_What to do_.
Retype the entries below exactly, and keep every picture out of your version.

_Extracted entries_.
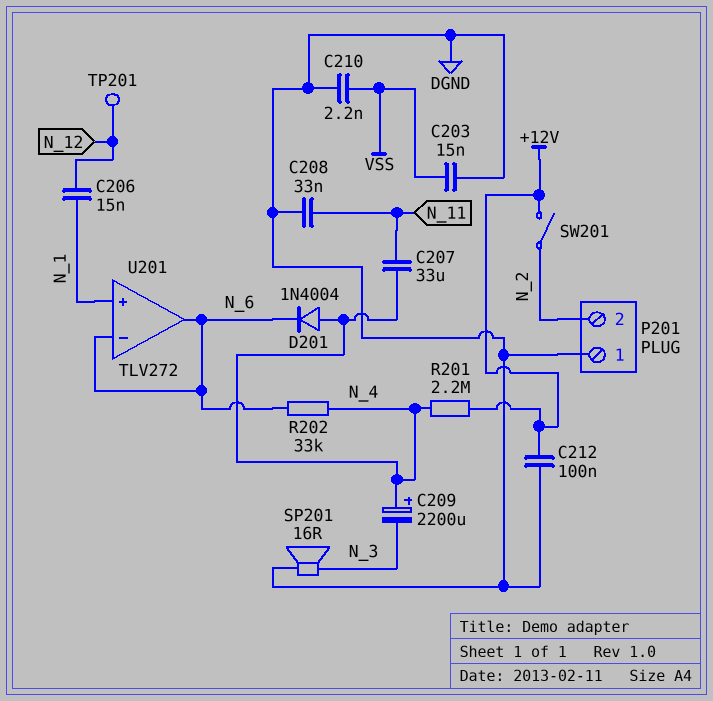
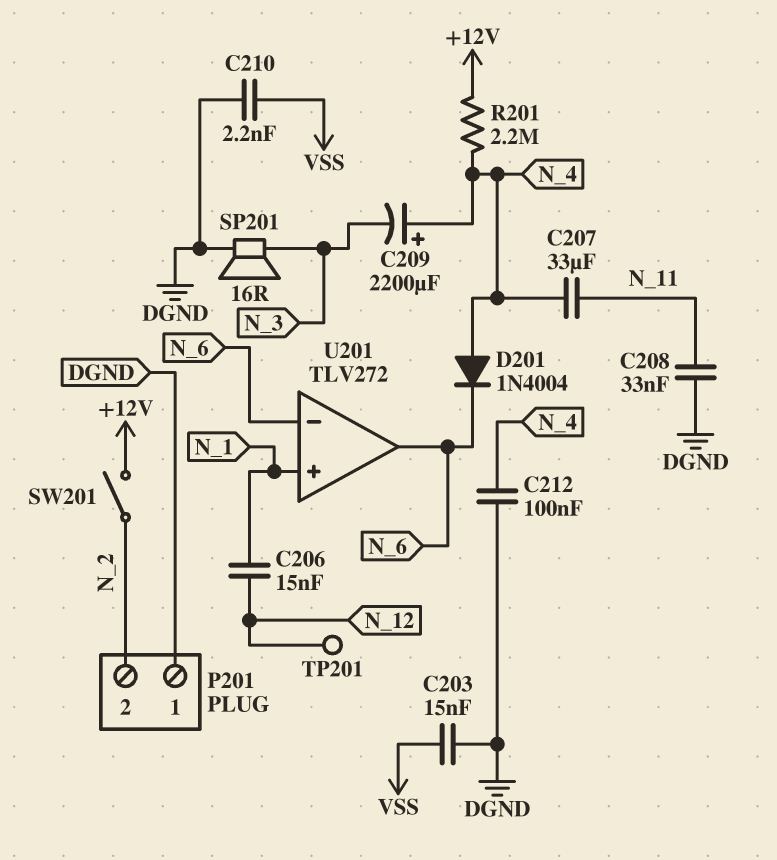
C212: 100nF (+12V, DGND) -> 100nF (DGND, N_4)
R202: 33k (N_4, N_6) -> none

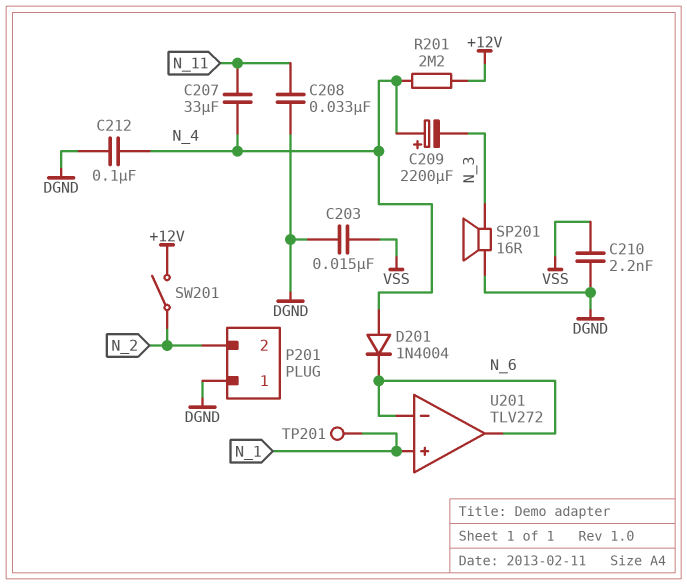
C206: 15nF (N_1, N_12) -> none
TP201: test point (N_12) -> test point (N_1)

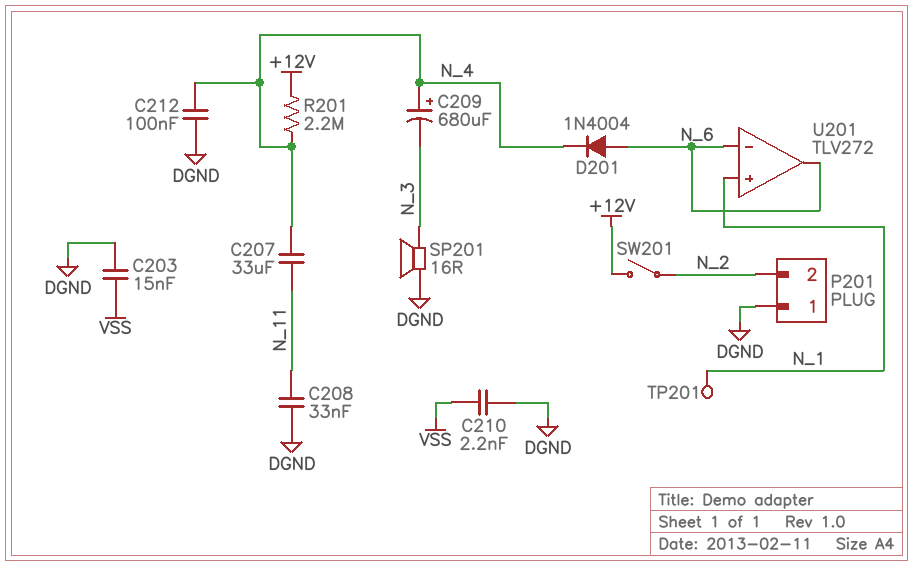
C209: 2200uF (plus N_4, minus N_3) -> 680uF (plus N_4, minus N_3)
D201: diode 1N4004 (A N_4, K N_6) -> diode 1N4004 (A N_6, K N_4)

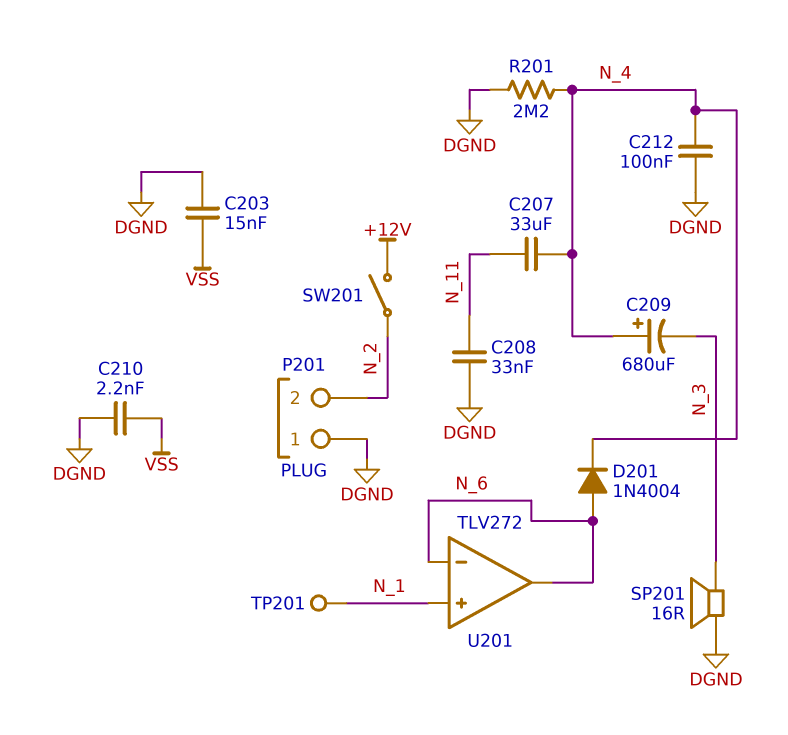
R201: 2.2M (+12V, N_4) -> 2.2M (DGND, N_4)

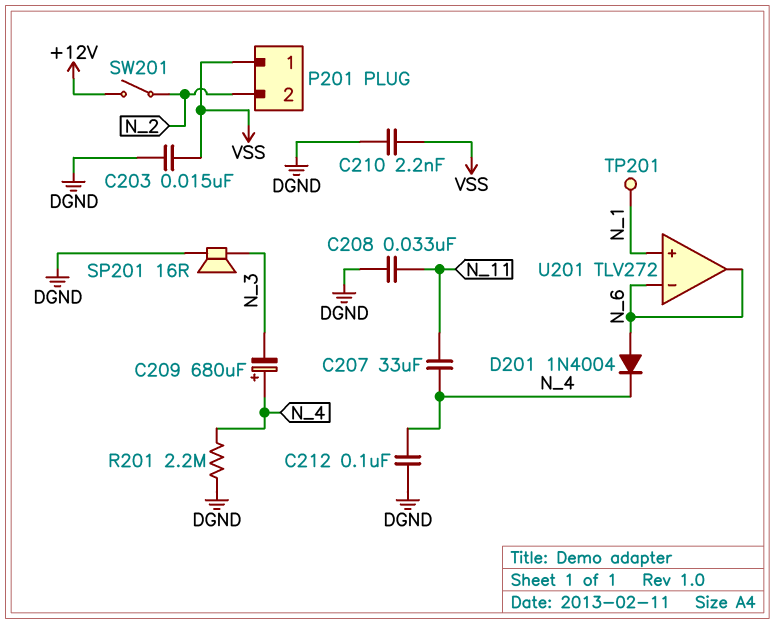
P201 pin 1: DGND -> VSS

_Result of this task_.
C212: 100nF (+12V, DGND) -> 100nF (DGND, N_4)
R202: 33k (N_4, N_6) -> none

C206: 15nF (N_1, N_12) -> none
TP201: test point (N_12) -> test point (N_1)

C209: 2200uF (plus N_4, minus N_3) -> 680uF (plus N_4, minus N_3)
D201: diode 1N4004 (A N_4, K N_6) -> diode 1N4004 (A N_6, K N_4)

R201: 2.2M (+12V, N_4) -> 2.2M (DGND, N_4)

P201 pin 1: DGND -> VSS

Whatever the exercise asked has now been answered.